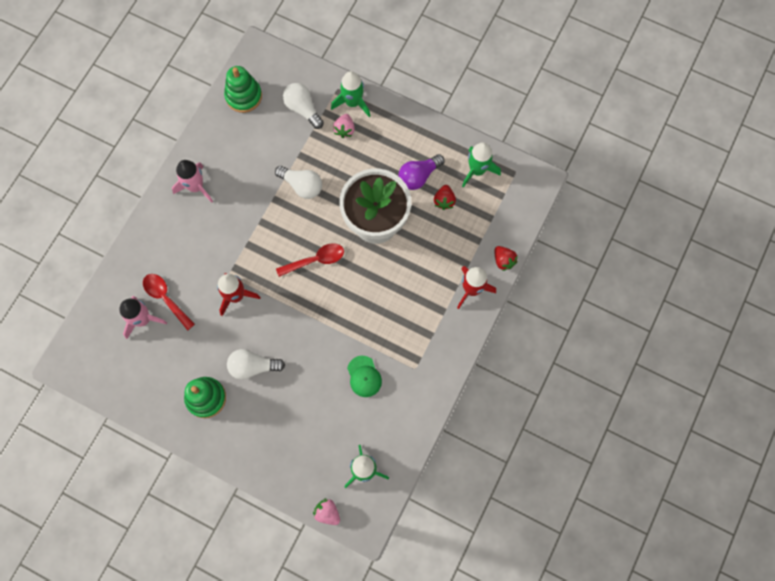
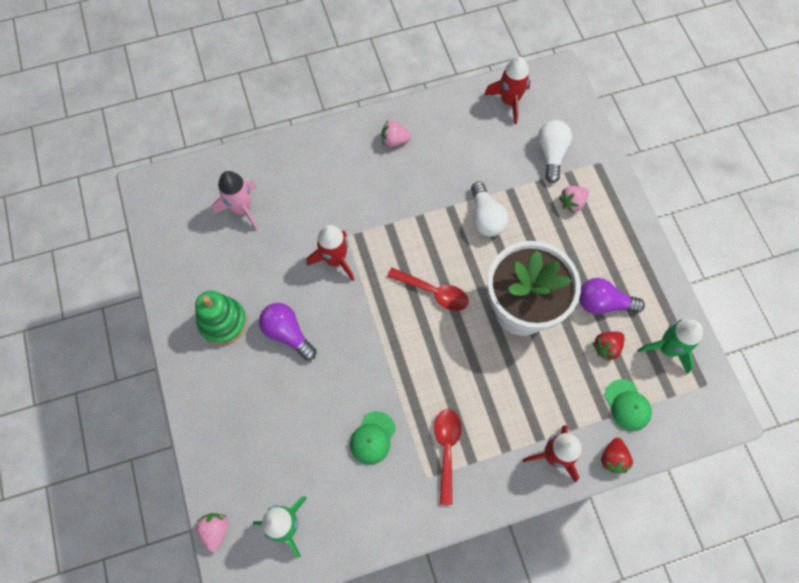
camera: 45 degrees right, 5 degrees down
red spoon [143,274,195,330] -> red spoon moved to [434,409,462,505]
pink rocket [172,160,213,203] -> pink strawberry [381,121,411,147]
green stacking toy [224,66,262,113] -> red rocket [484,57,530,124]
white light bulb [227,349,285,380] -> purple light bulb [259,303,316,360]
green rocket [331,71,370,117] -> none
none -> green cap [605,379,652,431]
○ ○ ○ ○ ○
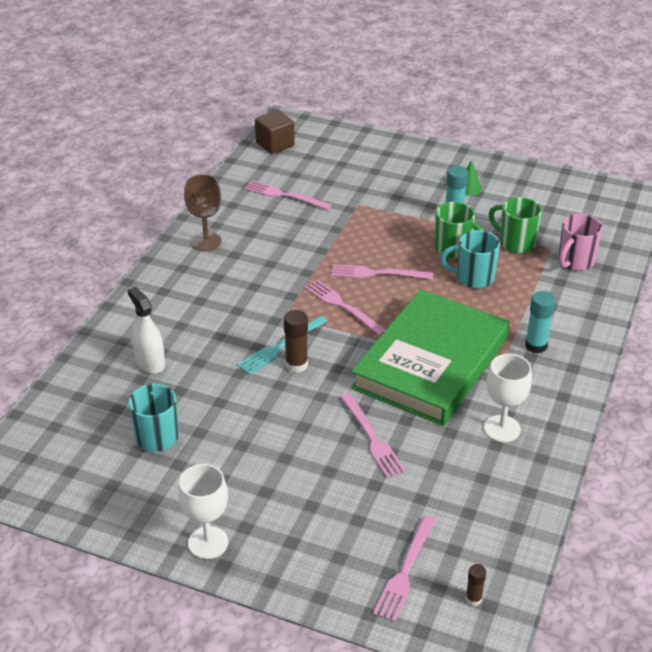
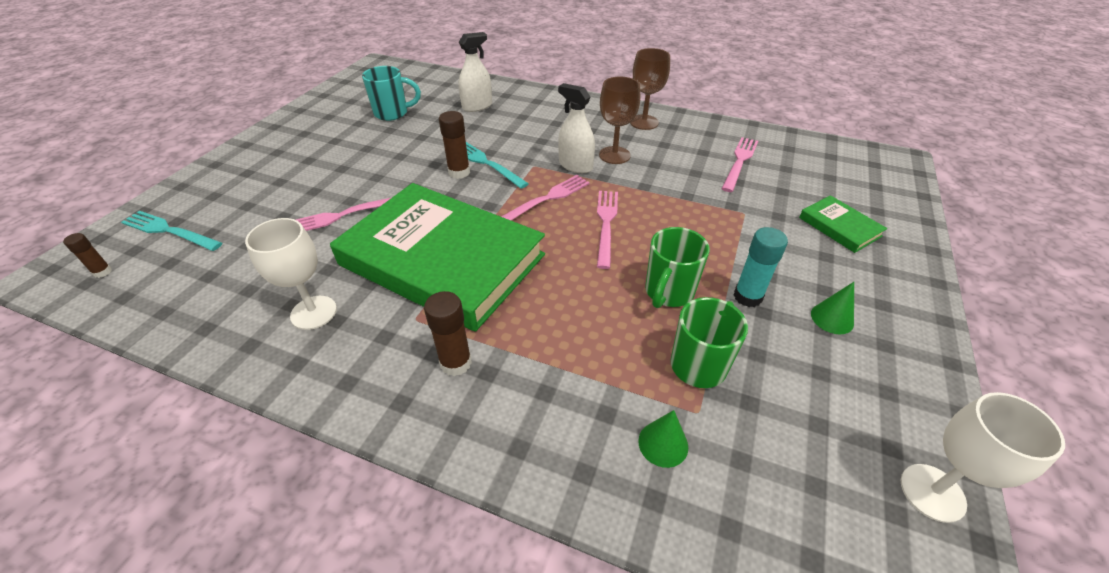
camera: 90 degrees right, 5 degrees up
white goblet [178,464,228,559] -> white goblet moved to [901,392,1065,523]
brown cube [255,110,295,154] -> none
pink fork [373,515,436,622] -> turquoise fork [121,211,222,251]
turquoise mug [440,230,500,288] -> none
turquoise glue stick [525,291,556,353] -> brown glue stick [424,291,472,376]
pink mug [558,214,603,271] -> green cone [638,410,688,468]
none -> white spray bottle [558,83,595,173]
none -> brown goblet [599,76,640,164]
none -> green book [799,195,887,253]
○ ○ ○ ○ ○
◆ THE TASK: Copy each line of the listing that carries the string "none".

◆ WRITTEN SOLUTION:
green rocket [331,71,370,117] -> none
none -> green cap [605,379,652,431]
brown cube [255,110,295,154] -> none
turquoise mug [440,230,500,288] -> none
none -> white spray bottle [558,83,595,173]
none -> brown goblet [599,76,640,164]
none -> green book [799,195,887,253]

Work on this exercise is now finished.